▸ **Aim of the exercise**:
In full and without alteration, give the listing again.

▸ **Items**:
+--
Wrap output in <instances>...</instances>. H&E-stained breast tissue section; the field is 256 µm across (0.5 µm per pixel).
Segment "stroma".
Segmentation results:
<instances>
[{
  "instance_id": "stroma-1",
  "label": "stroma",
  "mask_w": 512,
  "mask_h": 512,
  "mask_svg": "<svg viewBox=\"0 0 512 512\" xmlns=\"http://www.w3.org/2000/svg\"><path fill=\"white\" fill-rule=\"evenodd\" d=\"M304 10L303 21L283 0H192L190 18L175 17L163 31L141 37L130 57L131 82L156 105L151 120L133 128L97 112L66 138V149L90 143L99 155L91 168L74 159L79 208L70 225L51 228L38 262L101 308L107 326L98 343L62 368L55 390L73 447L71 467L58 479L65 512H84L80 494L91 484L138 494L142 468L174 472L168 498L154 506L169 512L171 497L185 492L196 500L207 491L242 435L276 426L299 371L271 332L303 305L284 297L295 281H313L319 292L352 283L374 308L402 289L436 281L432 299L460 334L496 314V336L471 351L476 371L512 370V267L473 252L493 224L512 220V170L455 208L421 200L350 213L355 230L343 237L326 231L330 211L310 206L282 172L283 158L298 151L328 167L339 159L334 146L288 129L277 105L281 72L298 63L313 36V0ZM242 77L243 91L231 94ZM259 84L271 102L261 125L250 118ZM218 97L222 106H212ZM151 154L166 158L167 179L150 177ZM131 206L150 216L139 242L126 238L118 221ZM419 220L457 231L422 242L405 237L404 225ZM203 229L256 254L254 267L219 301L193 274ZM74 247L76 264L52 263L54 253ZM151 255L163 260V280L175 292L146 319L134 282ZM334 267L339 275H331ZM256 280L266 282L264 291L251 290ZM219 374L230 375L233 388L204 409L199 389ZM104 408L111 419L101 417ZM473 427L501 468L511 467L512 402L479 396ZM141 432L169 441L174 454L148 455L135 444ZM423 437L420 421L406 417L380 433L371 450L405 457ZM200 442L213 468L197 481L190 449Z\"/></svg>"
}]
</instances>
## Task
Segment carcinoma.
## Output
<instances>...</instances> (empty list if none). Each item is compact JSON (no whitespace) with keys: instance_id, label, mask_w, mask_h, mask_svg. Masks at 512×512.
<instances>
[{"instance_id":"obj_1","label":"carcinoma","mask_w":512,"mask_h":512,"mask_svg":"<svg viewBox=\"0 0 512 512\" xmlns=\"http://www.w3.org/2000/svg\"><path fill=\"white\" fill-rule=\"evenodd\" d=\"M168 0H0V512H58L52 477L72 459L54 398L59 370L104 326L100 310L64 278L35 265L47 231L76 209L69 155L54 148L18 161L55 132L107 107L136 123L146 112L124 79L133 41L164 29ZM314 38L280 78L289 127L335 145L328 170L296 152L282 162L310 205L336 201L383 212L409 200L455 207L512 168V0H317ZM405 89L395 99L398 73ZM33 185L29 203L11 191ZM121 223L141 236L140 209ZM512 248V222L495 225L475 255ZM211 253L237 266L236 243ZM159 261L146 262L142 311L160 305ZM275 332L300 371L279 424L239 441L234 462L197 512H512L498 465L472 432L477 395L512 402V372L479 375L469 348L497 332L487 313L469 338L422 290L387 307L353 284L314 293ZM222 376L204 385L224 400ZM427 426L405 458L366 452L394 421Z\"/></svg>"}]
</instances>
+--
▸ **Result of the task**:
Wrap output in <instances>...</instances>. H&E-stained breast tissue section; the field is 256 µm across (0.5 µm per pixel).
Segment "stroma".
Segmentation results:
<instances>
[{
  "instance_id": "stroma-1",
  "label": "stroma",
  "mask_w": 512,
  "mask_h": 512,
  "mask_svg": "<svg viewBox=\"0 0 512 512\" xmlns=\"http://www.w3.org/2000/svg\"><path fill=\"white\" fill-rule=\"evenodd\" d=\"M304 10L303 21L283 0H192L190 18L175 17L163 31L141 37L130 57L131 82L156 105L151 120L133 128L97 112L66 138V149L90 143L99 155L91 168L74 159L79 208L70 225L51 228L38 262L101 308L107 326L98 343L62 368L55 390L73 447L71 467L58 479L65 512H84L80 494L91 484L138 494L142 468L174 472L168 498L154 506L169 512L171 497L185 492L196 500L207 491L242 435L276 426L299 371L271 332L303 305L284 297L295 281H313L319 292L352 283L374 308L402 289L436 281L432 299L460 334L496 314V336L471 351L476 371L512 370V267L473 252L493 224L512 220V170L455 208L421 200L350 213L355 230L343 237L326 231L330 211L310 206L282 172L283 158L298 151L328 167L339 159L334 146L288 129L277 105L281 72L298 63L313 36V0ZM242 77L243 91L231 94ZM259 84L271 102L261 125L250 118ZM218 97L222 106H212ZM151 154L166 158L167 179L150 177ZM131 206L150 216L139 242L126 238L118 221ZM419 220L457 231L422 242L405 237L404 225ZM203 229L256 254L254 267L219 301L193 274ZM74 247L76 264L52 263L54 253ZM151 255L163 260V280L175 292L146 319L134 282ZM334 267L339 275H331ZM256 280L266 282L264 291L251 290ZM219 374L230 375L233 388L204 409L199 389ZM104 408L111 419L101 417ZM473 427L501 468L511 467L512 402L479 396ZM141 432L169 441L174 454L148 455L135 444ZM423 437L420 421L406 417L380 433L371 450L405 457ZM200 442L213 468L197 481L190 449Z\"/></svg>"
}]
</instances>
## Task
Segment carcinoma.
## Output
<instances>...</instances> (empty list if none). Each item is compact JSON (no whitespace) with keys: instance_id, label, mask_w, mask_h, mask_svg. Masks at 512×512.
<instances>
[{"instance_id":"obj_1","label":"carcinoma","mask_w":512,"mask_h":512,"mask_svg":"<svg viewBox=\"0 0 512 512\" xmlns=\"http://www.w3.org/2000/svg\"><path fill=\"white\" fill-rule=\"evenodd\" d=\"M168 0H0V512H58L52 477L72 459L54 398L59 370L104 326L100 310L64 278L35 265L47 231L76 209L69 155L54 148L18 161L55 132L107 107L136 123L146 112L124 79L133 41L164 29ZM314 38L280 78L289 127L335 145L328 170L296 152L282 162L310 205L336 201L383 212L409 200L455 207L512 168V0H317ZM405 89L395 99L398 73ZM33 185L29 203L11 191ZM121 223L141 236L140 209ZM512 248V222L495 225L475 255ZM211 253L237 266L236 243ZM159 261L146 262L142 311L160 305ZM275 332L300 371L279 424L239 441L234 462L197 512H512L498 465L472 432L477 395L512 402V372L479 375L469 348L497 332L487 313L469 338L422 290L387 307L353 284L314 293ZM222 376L204 385L224 400ZM427 426L405 458L366 452L394 421Z\"/></svg>"}]
</instances>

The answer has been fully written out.